◆ **Data records**:
== == ==
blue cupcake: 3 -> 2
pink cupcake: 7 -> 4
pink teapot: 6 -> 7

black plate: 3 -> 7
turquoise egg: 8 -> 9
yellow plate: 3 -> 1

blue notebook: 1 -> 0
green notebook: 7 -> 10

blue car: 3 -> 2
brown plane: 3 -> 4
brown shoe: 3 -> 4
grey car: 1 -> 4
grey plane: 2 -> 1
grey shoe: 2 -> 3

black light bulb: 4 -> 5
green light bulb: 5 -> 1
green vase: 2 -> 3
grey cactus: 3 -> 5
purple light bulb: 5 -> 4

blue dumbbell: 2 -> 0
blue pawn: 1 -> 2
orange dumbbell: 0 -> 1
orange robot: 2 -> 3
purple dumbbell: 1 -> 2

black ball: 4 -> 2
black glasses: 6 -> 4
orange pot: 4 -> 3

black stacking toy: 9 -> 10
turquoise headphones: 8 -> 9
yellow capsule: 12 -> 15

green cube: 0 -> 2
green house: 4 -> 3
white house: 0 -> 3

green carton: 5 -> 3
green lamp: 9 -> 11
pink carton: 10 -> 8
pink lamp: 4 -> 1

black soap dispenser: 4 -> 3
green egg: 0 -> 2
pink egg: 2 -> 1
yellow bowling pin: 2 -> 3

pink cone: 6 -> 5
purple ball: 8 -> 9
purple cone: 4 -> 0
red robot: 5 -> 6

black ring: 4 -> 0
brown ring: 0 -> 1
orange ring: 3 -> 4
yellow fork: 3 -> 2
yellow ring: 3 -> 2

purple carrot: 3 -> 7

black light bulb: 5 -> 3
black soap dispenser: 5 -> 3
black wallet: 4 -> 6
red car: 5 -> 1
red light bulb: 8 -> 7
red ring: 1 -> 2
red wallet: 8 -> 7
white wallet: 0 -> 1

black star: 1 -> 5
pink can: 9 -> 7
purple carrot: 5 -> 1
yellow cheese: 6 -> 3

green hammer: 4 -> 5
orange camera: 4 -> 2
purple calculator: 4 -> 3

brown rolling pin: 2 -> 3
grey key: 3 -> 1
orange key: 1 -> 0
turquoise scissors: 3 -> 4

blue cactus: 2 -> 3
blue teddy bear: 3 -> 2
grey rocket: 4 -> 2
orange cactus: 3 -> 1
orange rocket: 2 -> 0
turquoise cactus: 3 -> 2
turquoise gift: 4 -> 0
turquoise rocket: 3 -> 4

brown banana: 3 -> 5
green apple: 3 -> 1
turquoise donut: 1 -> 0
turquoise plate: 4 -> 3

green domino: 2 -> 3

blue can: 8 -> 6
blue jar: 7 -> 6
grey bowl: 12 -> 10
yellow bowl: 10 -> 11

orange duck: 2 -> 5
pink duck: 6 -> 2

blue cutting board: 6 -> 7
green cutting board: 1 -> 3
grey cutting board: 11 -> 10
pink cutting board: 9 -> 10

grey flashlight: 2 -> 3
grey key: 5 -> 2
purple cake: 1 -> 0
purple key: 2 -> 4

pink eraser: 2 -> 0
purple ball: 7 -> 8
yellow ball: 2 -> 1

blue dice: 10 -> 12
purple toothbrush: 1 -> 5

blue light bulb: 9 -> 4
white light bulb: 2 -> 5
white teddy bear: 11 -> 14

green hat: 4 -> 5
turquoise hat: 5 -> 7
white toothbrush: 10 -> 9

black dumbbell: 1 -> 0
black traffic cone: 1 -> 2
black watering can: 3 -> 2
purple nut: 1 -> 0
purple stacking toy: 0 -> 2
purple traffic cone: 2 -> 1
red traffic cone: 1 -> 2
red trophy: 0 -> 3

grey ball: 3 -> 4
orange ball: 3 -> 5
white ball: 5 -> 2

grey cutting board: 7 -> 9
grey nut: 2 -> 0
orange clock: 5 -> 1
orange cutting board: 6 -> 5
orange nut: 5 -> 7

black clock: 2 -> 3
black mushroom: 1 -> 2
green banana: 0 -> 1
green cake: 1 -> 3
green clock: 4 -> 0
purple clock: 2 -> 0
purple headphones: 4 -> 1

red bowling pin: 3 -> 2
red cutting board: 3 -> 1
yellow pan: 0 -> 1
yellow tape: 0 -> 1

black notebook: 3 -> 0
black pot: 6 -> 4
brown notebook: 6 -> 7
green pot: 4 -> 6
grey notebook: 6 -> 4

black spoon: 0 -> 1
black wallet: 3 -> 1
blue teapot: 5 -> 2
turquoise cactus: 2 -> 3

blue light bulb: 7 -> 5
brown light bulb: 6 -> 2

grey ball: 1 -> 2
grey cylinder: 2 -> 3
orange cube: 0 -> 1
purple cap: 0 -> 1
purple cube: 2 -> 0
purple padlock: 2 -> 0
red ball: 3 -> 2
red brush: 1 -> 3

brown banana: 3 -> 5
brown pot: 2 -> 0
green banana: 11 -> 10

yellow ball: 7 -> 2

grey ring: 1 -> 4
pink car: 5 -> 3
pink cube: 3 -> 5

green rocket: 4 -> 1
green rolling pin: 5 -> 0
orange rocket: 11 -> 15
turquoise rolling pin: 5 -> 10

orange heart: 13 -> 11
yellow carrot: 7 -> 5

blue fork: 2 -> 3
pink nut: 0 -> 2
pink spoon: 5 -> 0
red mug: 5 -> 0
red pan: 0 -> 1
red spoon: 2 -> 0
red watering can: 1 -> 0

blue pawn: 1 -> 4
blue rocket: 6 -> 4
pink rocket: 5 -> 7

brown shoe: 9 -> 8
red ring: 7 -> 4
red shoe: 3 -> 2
== == ==
◆ **Problem to work on**: Across the entries above, count the lines with the word "bear" and report that count by itself.

◆ **Result for this exercise**: 2